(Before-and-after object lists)
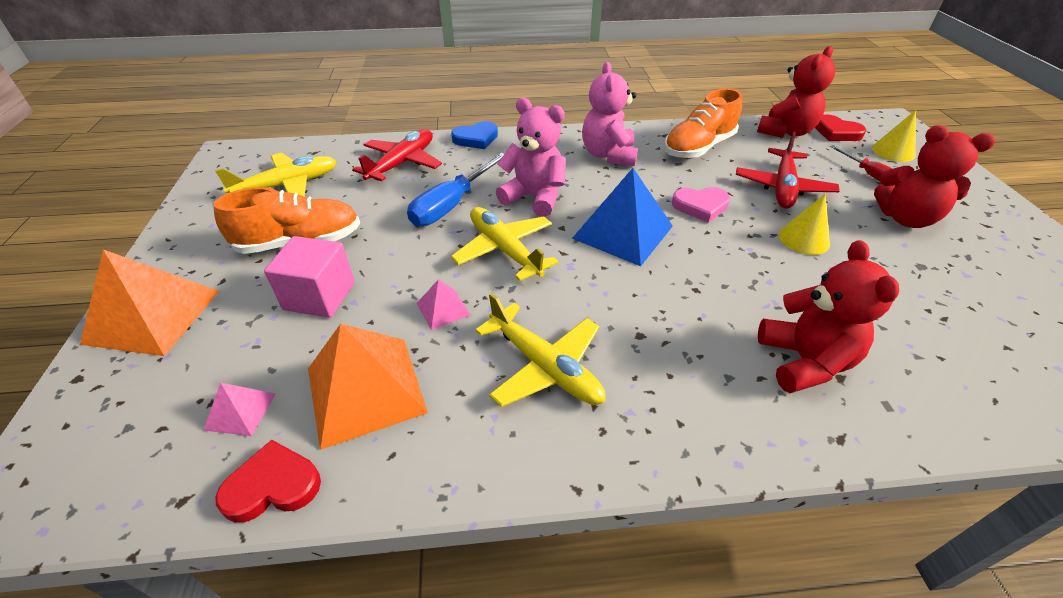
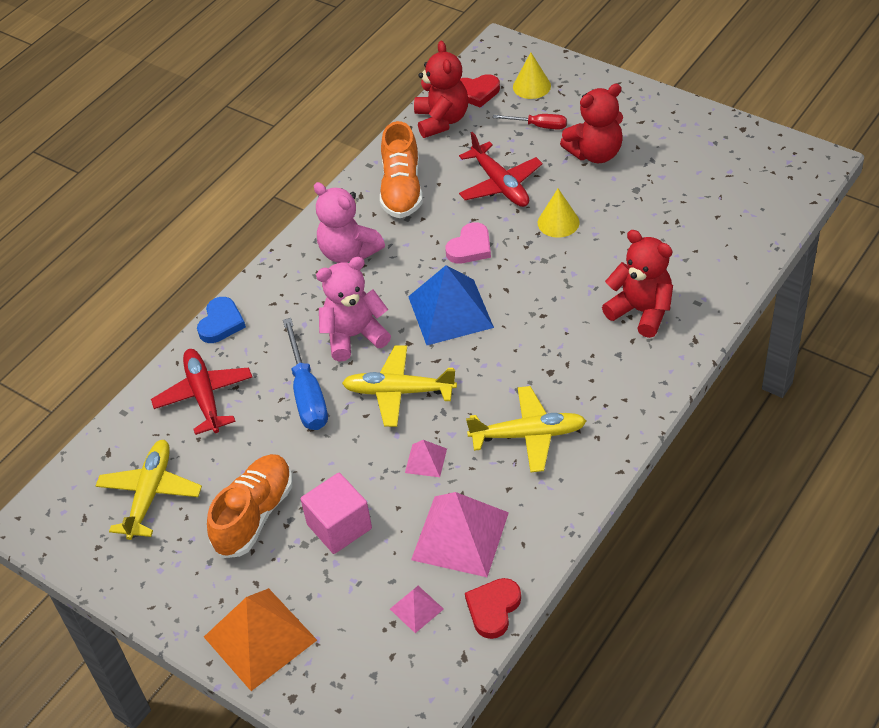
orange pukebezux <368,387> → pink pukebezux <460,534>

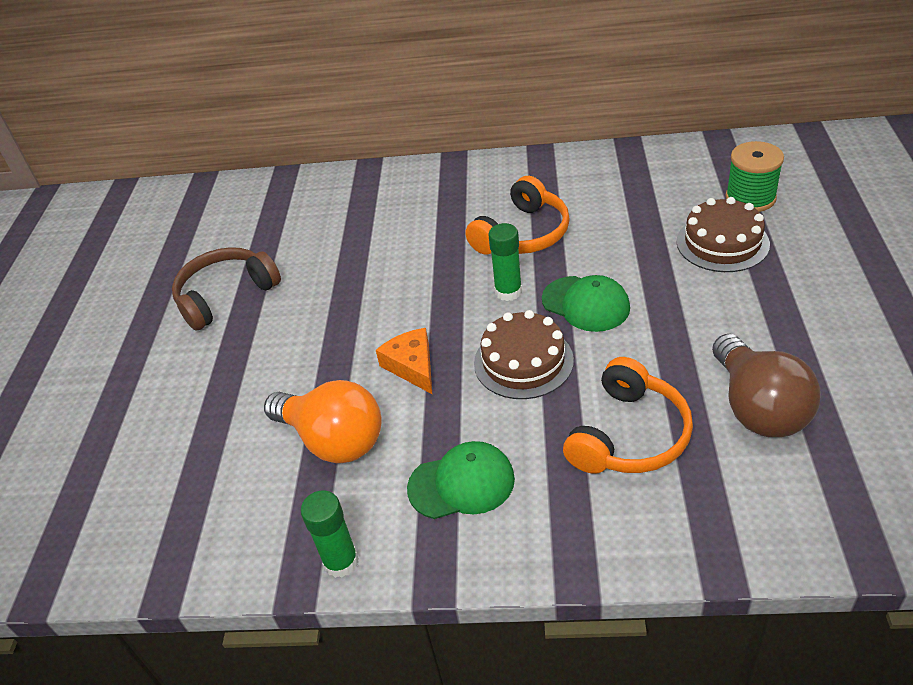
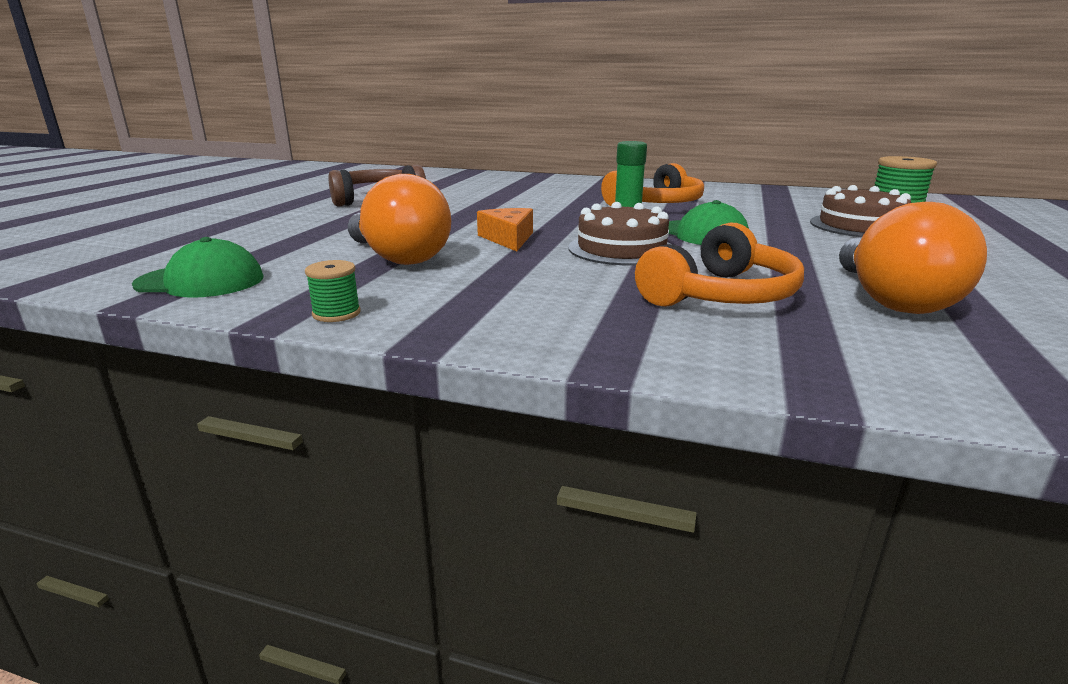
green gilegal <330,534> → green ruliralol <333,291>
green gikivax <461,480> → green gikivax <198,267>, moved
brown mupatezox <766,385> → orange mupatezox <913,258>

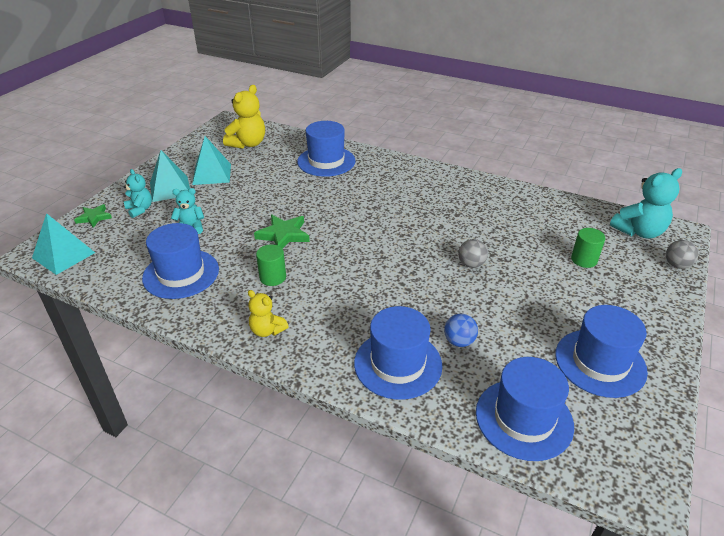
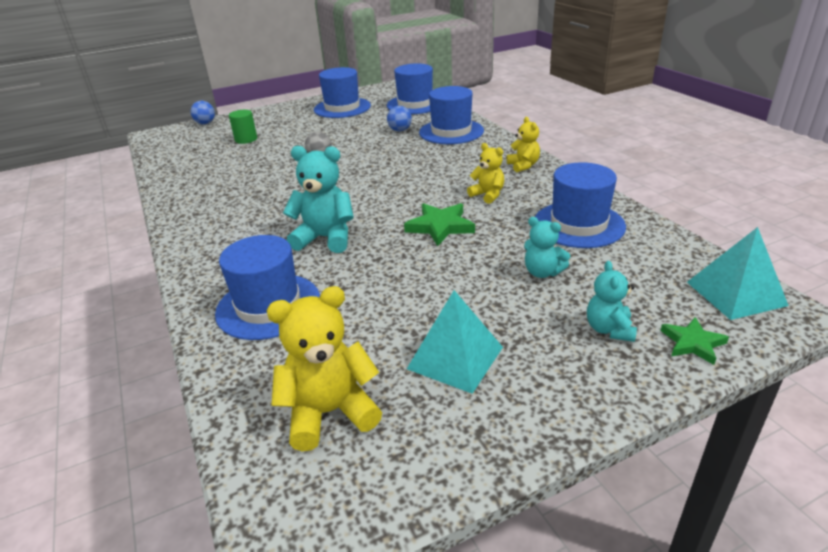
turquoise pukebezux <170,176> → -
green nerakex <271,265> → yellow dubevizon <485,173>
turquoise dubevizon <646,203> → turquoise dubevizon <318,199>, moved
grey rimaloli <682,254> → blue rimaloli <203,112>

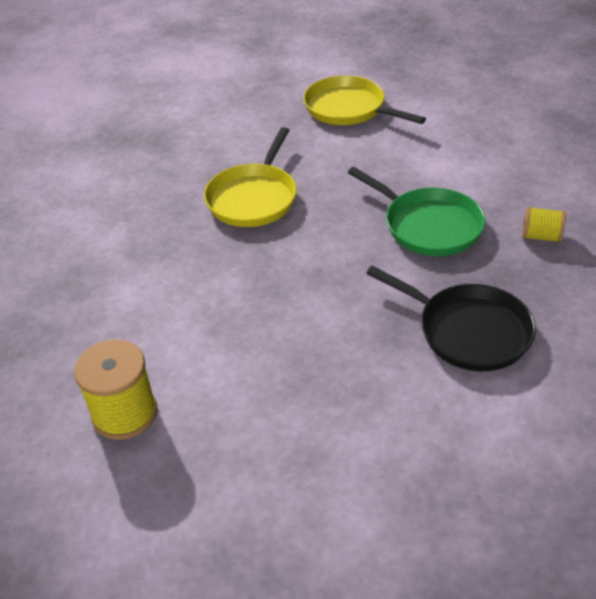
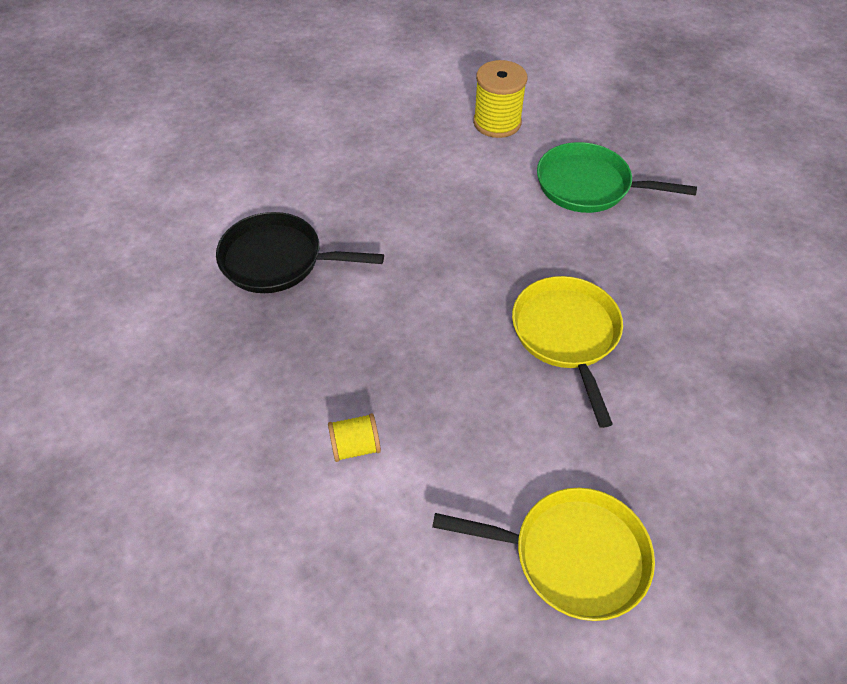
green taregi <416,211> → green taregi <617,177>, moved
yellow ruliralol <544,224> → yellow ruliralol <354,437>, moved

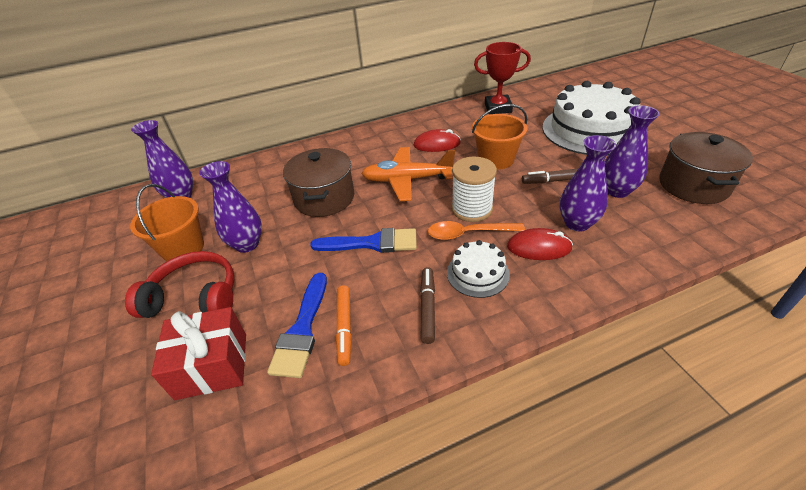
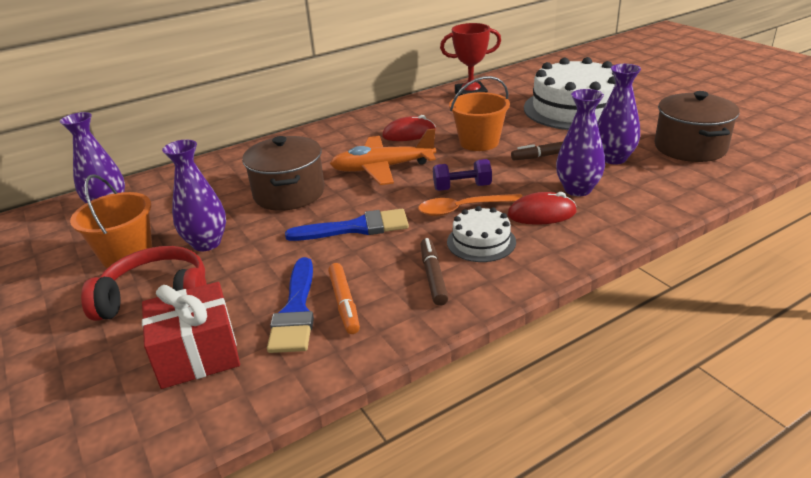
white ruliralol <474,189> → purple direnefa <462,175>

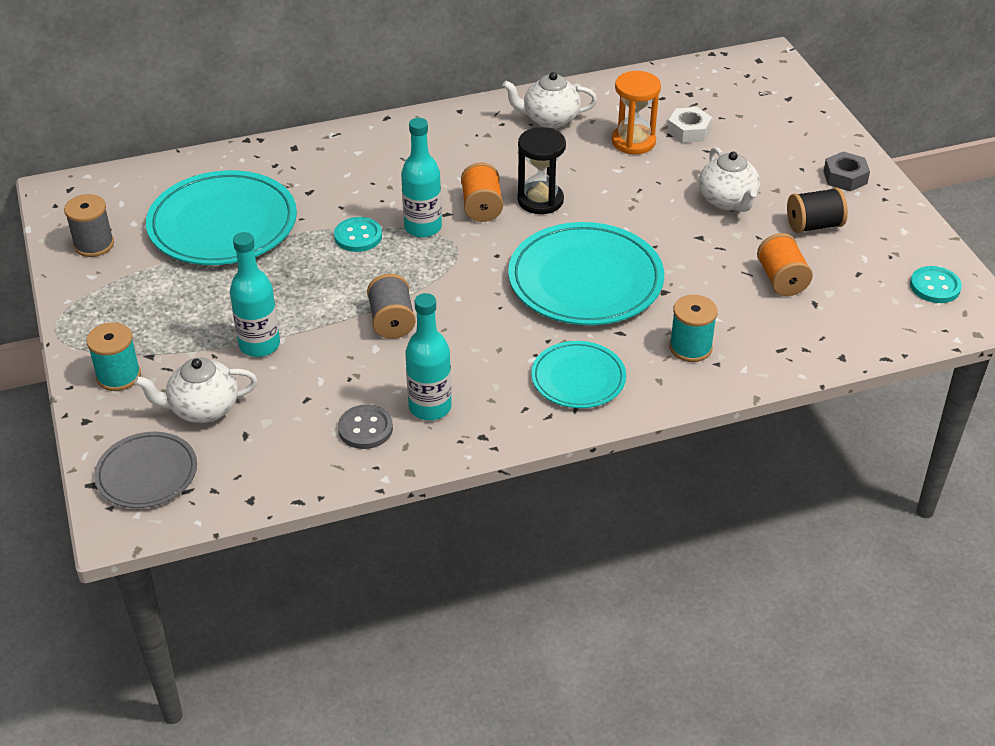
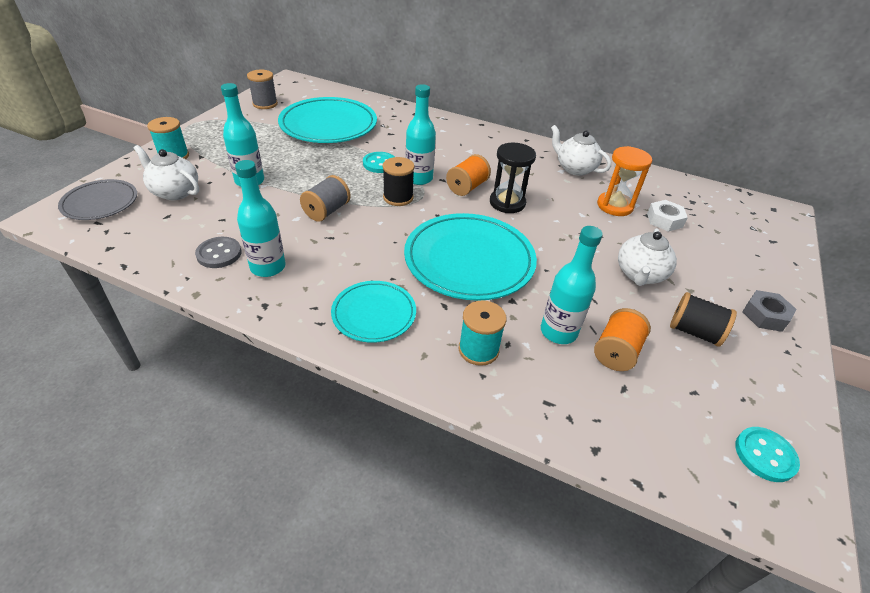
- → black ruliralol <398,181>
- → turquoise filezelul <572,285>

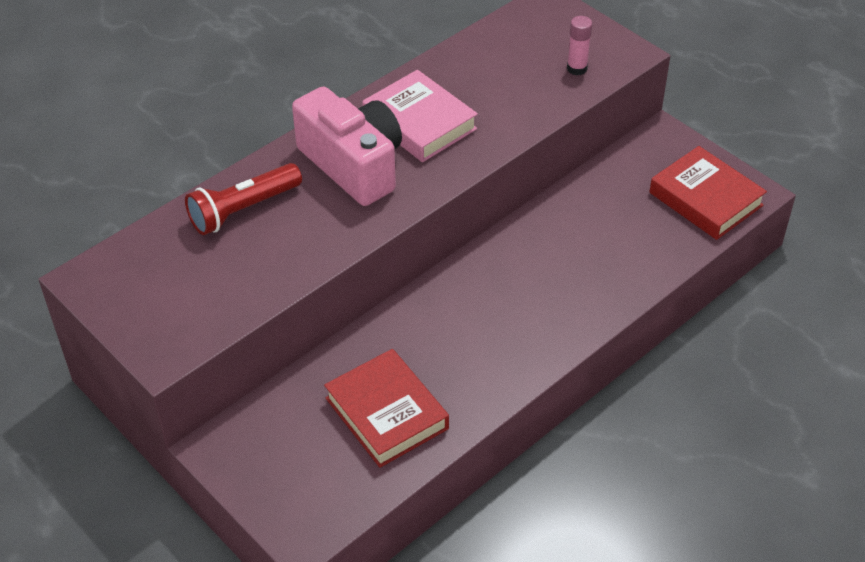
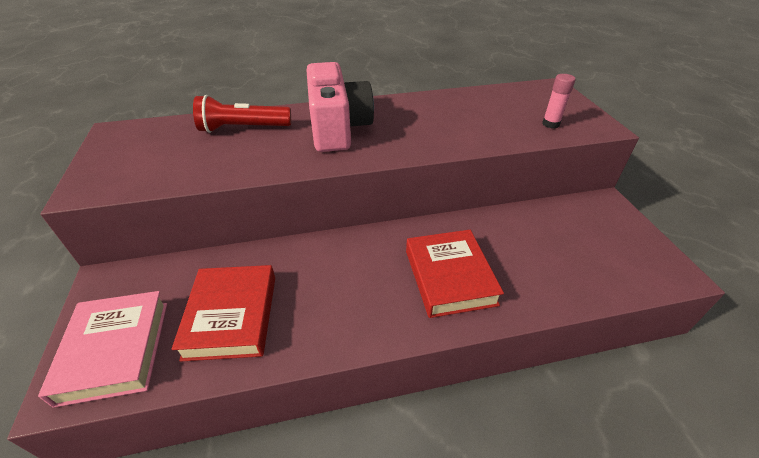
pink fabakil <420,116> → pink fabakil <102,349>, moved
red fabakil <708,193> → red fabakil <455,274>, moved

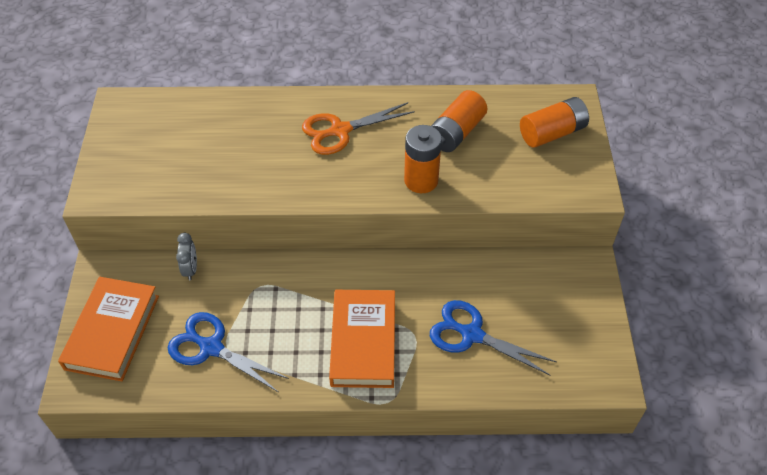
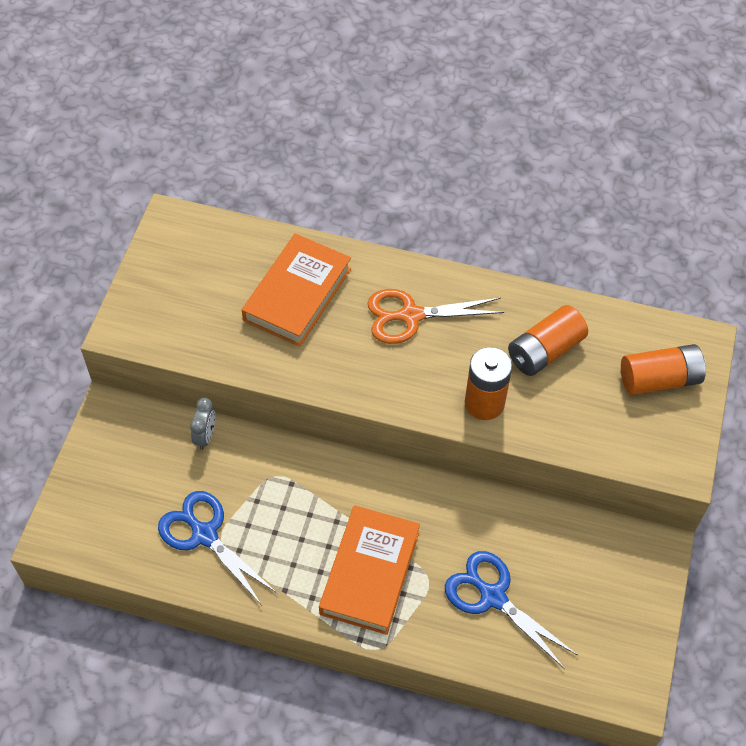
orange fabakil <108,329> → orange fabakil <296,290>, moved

Assignment: Each record should be copied exactly, and each image left out.

Solution to the exercise:
orange pukebezux <368,387> → pink pukebezux <460,534>

green gilegal <330,534> → green ruliralol <333,291>
green gikivax <461,480> → green gikivax <198,267>, moved
brown mupatezox <766,385> → orange mupatezox <913,258>

turquoise pukebezux <170,176> → -
green nerakex <271,265> → yellow dubevizon <485,173>
turquoise dubevizon <646,203> → turquoise dubevizon <318,199>, moved
grey rimaloli <682,254> → blue rimaloli <203,112>

green taregi <416,211> → green taregi <617,177>, moved
yellow ruliralol <544,224> → yellow ruliralol <354,437>, moved

white ruliralol <474,189> → purple direnefa <462,175>

- → black ruliralol <398,181>
- → turquoise filezelul <572,285>

pink fabakil <420,116> → pink fabakil <102,349>, moved
red fabakil <708,193> → red fabakil <455,274>, moved

orange fabakil <108,329> → orange fabakil <296,290>, moved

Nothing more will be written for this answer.